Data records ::
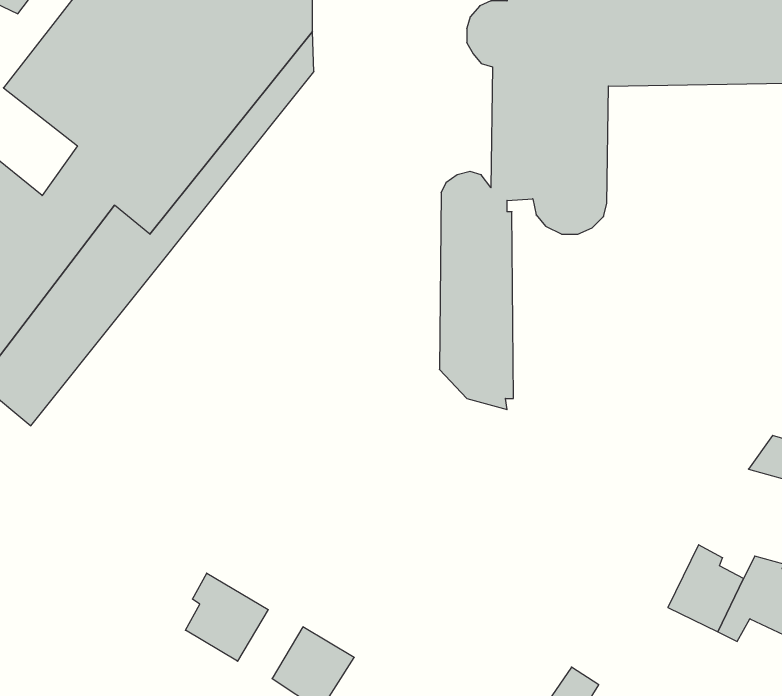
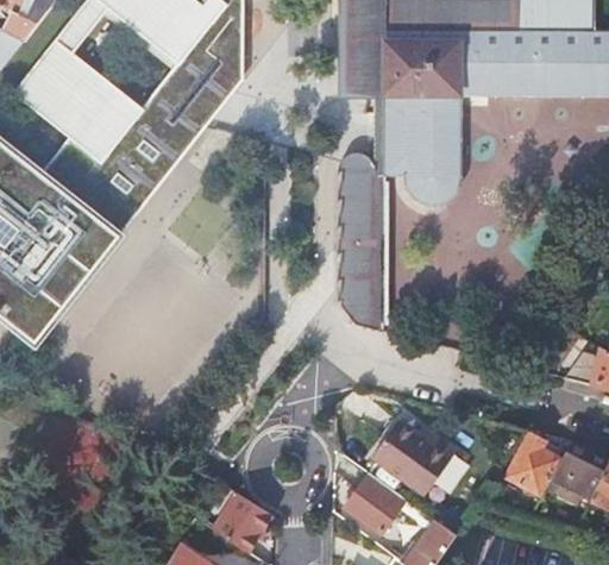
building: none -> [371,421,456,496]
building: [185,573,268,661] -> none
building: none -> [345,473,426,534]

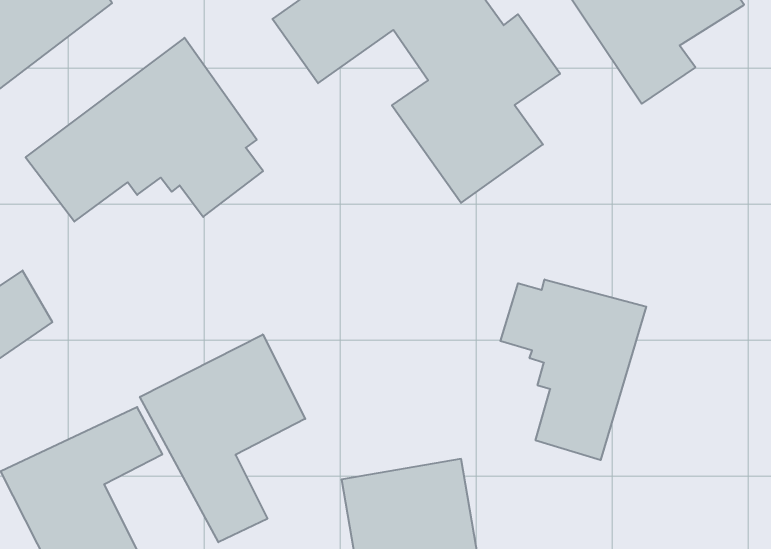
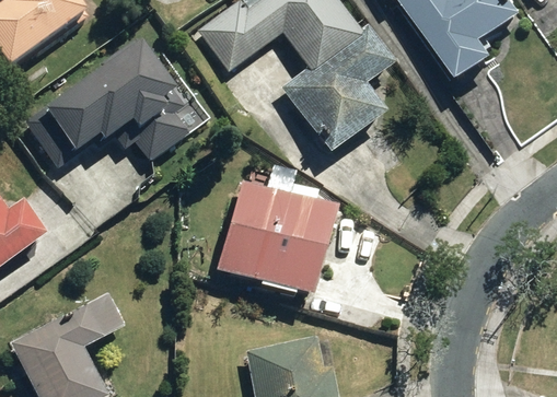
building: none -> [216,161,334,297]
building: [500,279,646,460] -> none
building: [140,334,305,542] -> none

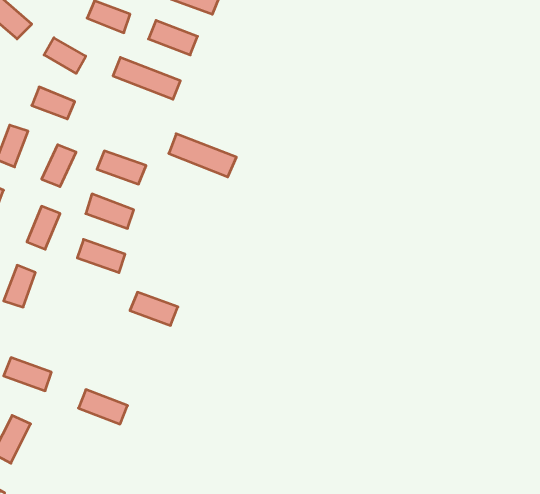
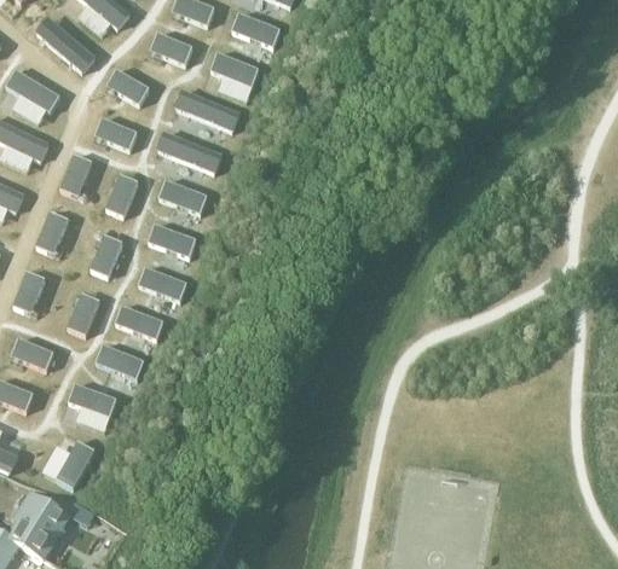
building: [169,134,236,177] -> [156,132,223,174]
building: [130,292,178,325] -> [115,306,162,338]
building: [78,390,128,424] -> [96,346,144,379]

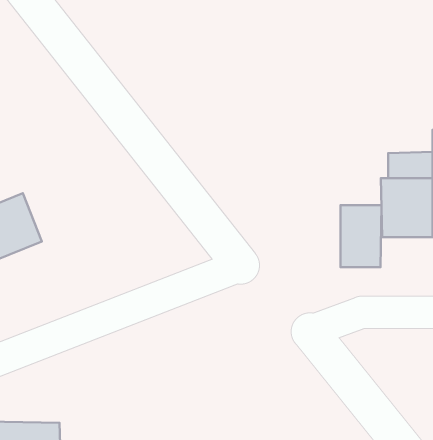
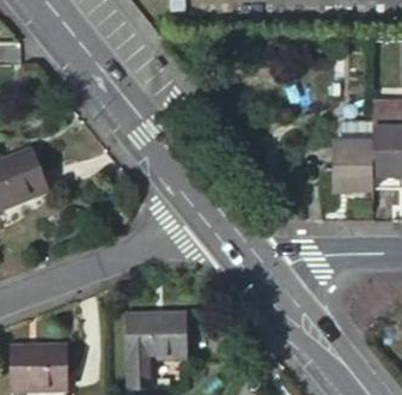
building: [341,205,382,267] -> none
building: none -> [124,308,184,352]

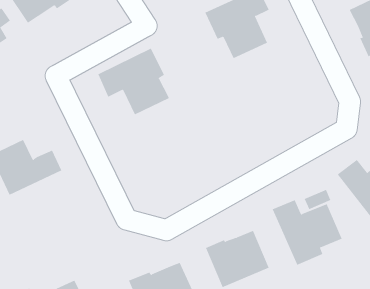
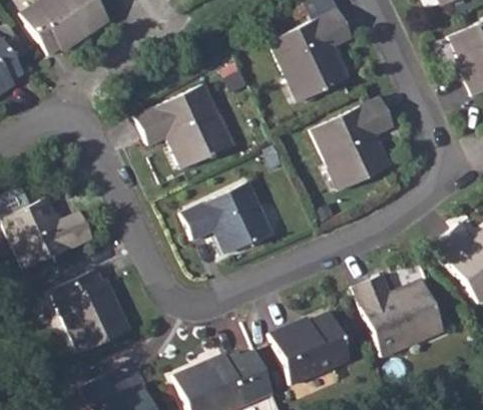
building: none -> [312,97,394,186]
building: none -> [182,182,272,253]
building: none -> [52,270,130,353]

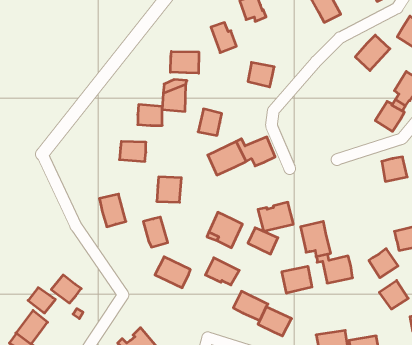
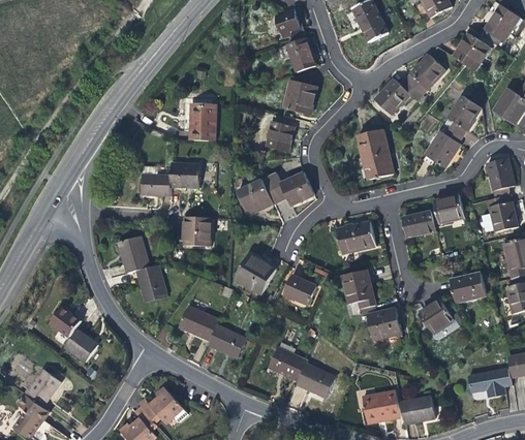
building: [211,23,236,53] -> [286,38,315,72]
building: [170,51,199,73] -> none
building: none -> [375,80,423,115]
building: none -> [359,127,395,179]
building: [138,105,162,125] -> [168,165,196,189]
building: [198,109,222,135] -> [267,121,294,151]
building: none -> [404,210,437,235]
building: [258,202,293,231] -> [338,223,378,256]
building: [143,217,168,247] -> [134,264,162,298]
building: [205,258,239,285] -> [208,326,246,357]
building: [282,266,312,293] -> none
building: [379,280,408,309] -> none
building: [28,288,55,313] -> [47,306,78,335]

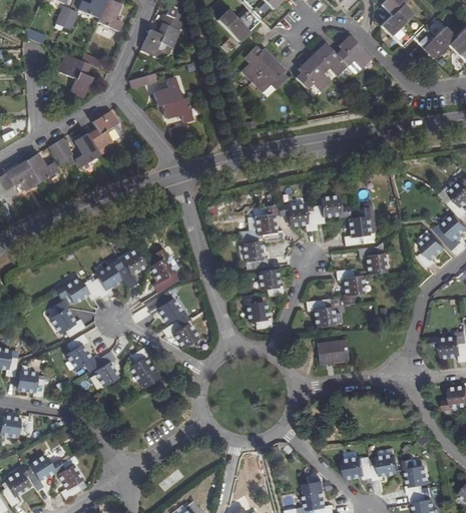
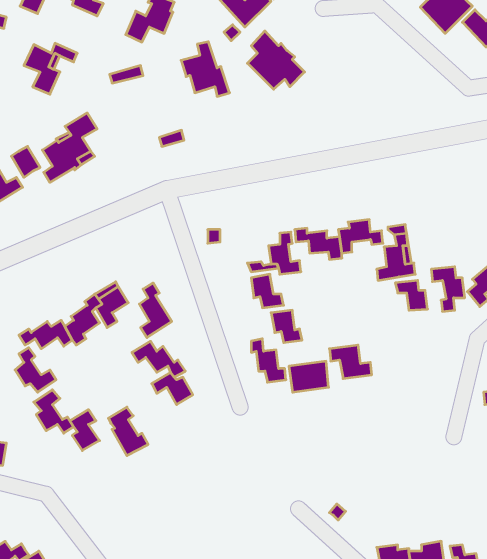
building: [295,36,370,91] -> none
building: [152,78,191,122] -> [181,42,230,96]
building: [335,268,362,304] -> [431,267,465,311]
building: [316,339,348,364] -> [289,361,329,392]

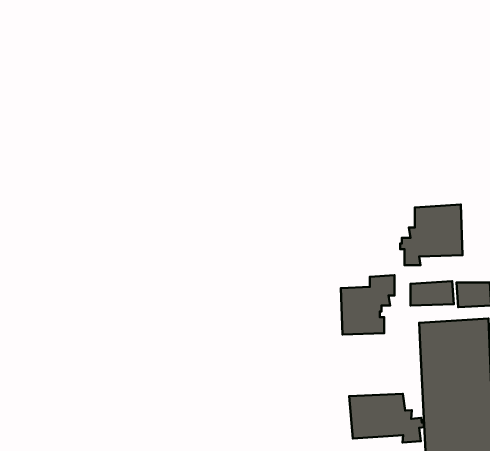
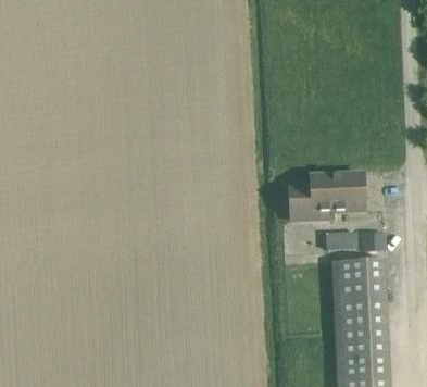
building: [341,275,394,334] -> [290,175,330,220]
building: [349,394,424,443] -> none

Work task :: Nothing but the records, copied exactly and stripped of pictures, should be returned.

Your solution ::
building: none -> [371,421,456,496]
building: [185,573,268,661] -> none
building: none -> [345,473,426,534]

building: none -> [216,161,334,297]
building: [500,279,646,460] -> none
building: [140,334,305,542] -> none

building: [169,134,236,177] -> [156,132,223,174]
building: [130,292,178,325] -> [115,306,162,338]
building: [78,390,128,424] -> [96,346,144,379]

building: [341,205,382,267] -> none
building: none -> [124,308,184,352]

building: none -> [312,97,394,186]
building: none -> [182,182,272,253]
building: none -> [52,270,130,353]

building: [211,23,236,53] -> [286,38,315,72]
building: [170,51,199,73] -> none
building: none -> [375,80,423,115]
building: none -> [359,127,395,179]
building: [138,105,162,125] -> [168,165,196,189]
building: [198,109,222,135] -> [267,121,294,151]
building: none -> [404,210,437,235]
building: [258,202,293,231] -> [338,223,378,256]
building: [143,217,168,247] -> [134,264,162,298]
building: [205,258,239,285] -> [208,326,246,357]
building: [282,266,312,293] -> none
building: [379,280,408,309] -> none
building: [28,288,55,313] -> [47,306,78,335]

building: [295,36,370,91] -> none
building: [152,78,191,122] -> [181,42,230,96]
building: [335,268,362,304] -> [431,267,465,311]
building: [316,339,348,364] -> [289,361,329,392]

building: [341,275,394,334] -> [290,175,330,220]
building: [349,394,424,443] -> none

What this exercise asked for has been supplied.